#### SUPPLIED MATERIAL

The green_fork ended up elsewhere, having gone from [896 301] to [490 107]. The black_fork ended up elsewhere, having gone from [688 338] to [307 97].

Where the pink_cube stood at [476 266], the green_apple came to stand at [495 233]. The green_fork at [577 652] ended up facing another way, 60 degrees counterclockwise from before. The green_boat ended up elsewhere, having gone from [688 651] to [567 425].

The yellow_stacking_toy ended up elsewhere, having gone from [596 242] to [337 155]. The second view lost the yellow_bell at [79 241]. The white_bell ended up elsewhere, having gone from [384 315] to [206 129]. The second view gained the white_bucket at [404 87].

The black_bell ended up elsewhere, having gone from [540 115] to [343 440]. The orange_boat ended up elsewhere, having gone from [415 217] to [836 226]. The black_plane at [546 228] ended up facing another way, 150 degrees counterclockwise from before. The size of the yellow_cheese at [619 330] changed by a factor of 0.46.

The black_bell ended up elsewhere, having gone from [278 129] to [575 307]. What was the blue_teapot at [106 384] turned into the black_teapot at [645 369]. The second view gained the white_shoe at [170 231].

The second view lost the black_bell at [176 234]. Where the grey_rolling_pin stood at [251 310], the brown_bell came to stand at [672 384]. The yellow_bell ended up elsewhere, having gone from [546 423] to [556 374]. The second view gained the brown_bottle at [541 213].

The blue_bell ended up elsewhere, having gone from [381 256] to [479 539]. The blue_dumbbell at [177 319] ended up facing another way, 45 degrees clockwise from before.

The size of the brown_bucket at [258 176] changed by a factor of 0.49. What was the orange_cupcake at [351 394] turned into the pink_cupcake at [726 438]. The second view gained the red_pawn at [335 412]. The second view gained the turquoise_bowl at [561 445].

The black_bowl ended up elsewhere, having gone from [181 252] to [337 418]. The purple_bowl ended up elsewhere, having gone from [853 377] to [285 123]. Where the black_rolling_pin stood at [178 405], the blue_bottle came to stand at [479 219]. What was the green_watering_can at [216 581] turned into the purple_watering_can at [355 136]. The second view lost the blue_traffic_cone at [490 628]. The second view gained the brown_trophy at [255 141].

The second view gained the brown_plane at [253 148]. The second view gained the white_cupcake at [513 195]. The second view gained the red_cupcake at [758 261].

########

HOW TO COMPLETE THIS TASK: Beginning at the line above that contains "The yellow_stacking_toy ended", return each line exactly through the line that contains "The second view lost the black_bell", and no others.

RESULT BELOW:
The yellow_stacking_toy ended up elsewhere, having gone from [596 242] to [337 155]. The second view lost the yellow_bell at [79 241]. The white_bell ended up elsewhere, having gone from [384 315] to [206 129]. The second view gained the white_bucket at [404 87].

The black_bell ended up elsewhere, having gone from [540 115] to [343 440]. The orange_boat ended up elsewhere, having gone from [415 217] to [836 226]. The black_plane at [546 228] ended up facing another way, 150 degrees counterclockwise from before. The size of the yellow_cheese at [619 330] changed by a factor of 0.46.

The black_bell ended up elsewhere, having gone from [278 129] to [575 307]. What was the blue_teapot at [106 384] turned into the black_teapot at [645 369]. The second view gained the white_shoe at [170 231].

The second view lost the black_bell at [176 234]. Where the grey_rolling_pin stood at [251 310], the brown_bell came to stand at [672 384]. The yellow_bell ended up elsewhere, having gone from [546 423] to [556 374]. The second view gained the brown_bottle at [541 213].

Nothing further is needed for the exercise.